Would you write out the entries below word for word, omitting the pictures?

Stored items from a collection

/---

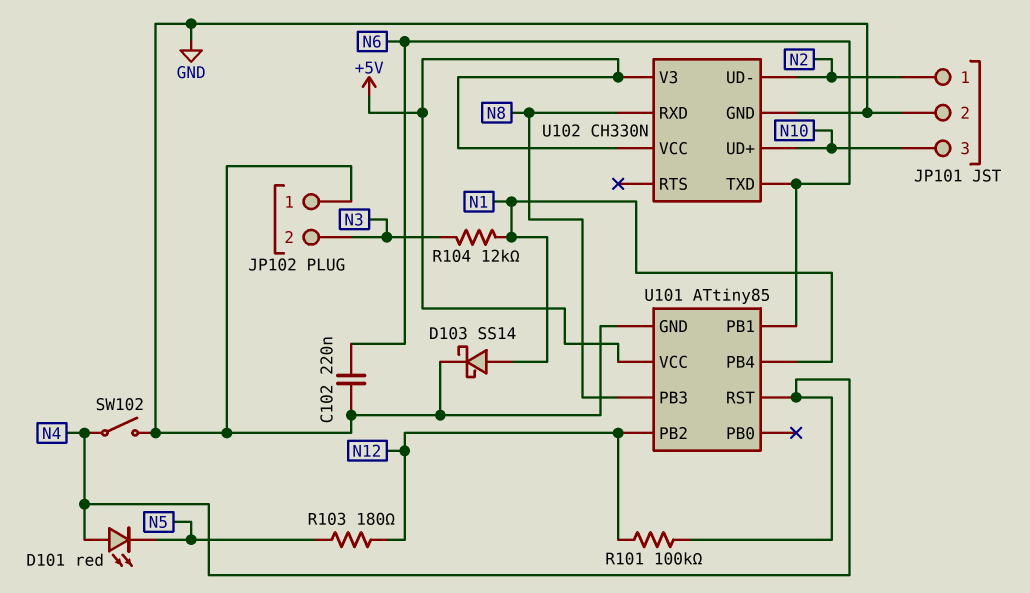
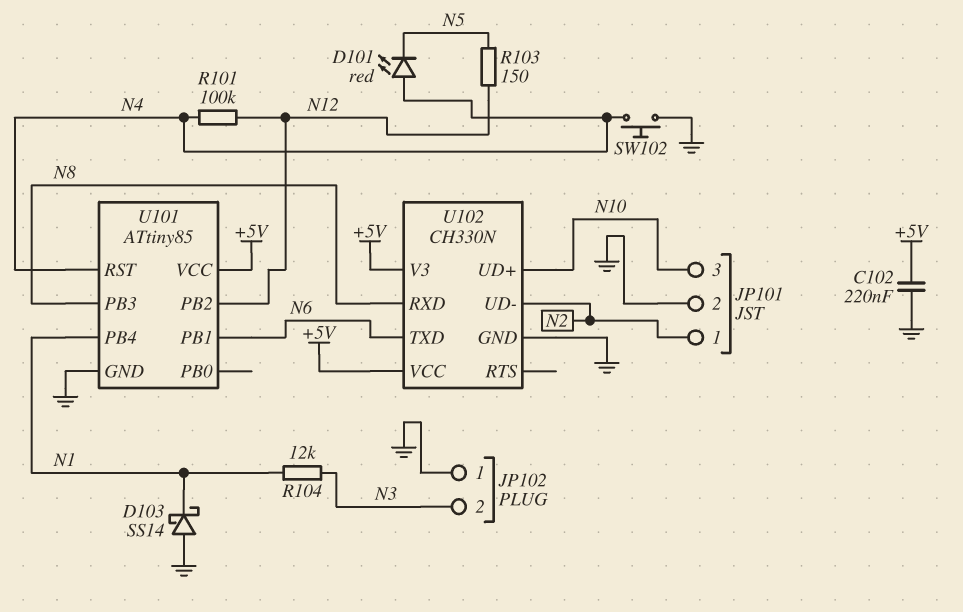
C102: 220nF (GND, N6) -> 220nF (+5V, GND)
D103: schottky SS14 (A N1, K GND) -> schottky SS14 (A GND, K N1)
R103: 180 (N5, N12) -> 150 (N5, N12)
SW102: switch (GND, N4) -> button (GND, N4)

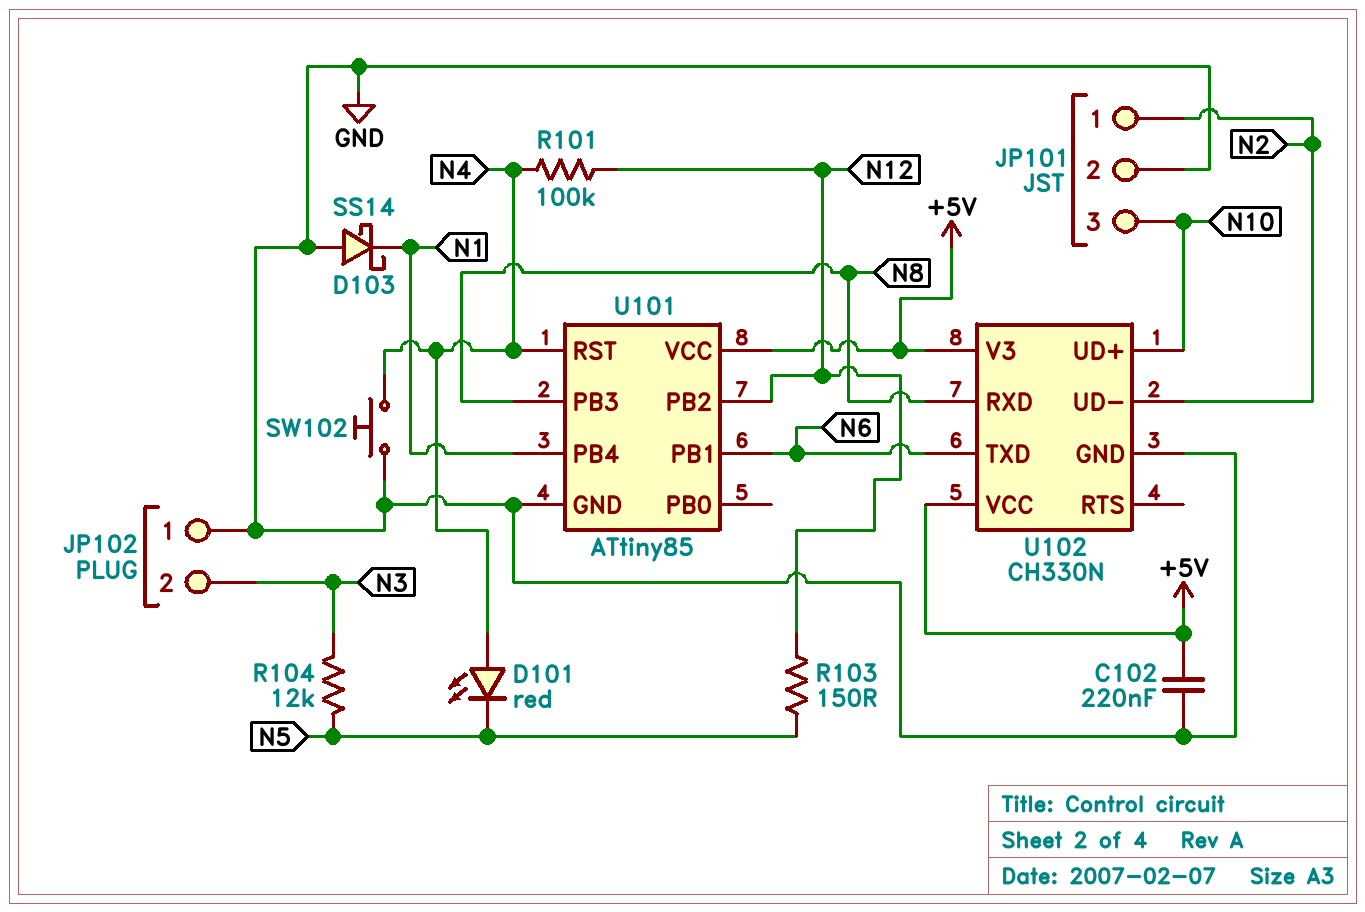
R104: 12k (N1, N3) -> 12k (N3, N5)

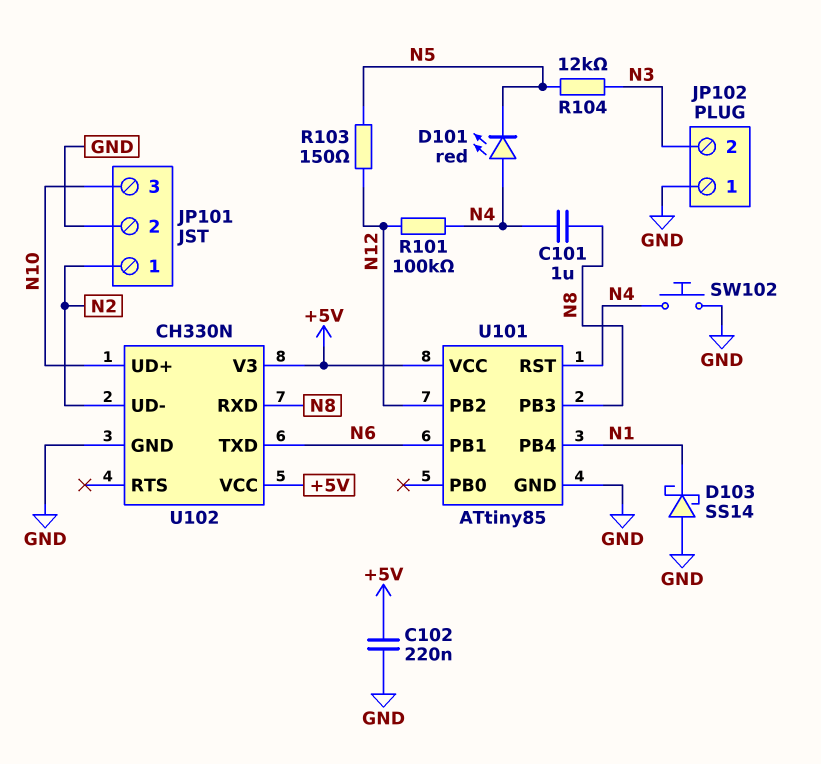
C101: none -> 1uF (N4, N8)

\---

**Response to this task**
C102: 220nF (GND, N6) -> 220nF (+5V, GND)
D103: schottky SS14 (A N1, K GND) -> schottky SS14 (A GND, K N1)
R103: 180 (N5, N12) -> 150 (N5, N12)
SW102: switch (GND, N4) -> button (GND, N4)

R104: 12k (N1, N3) -> 12k (N3, N5)

C101: none -> 1uF (N4, N8)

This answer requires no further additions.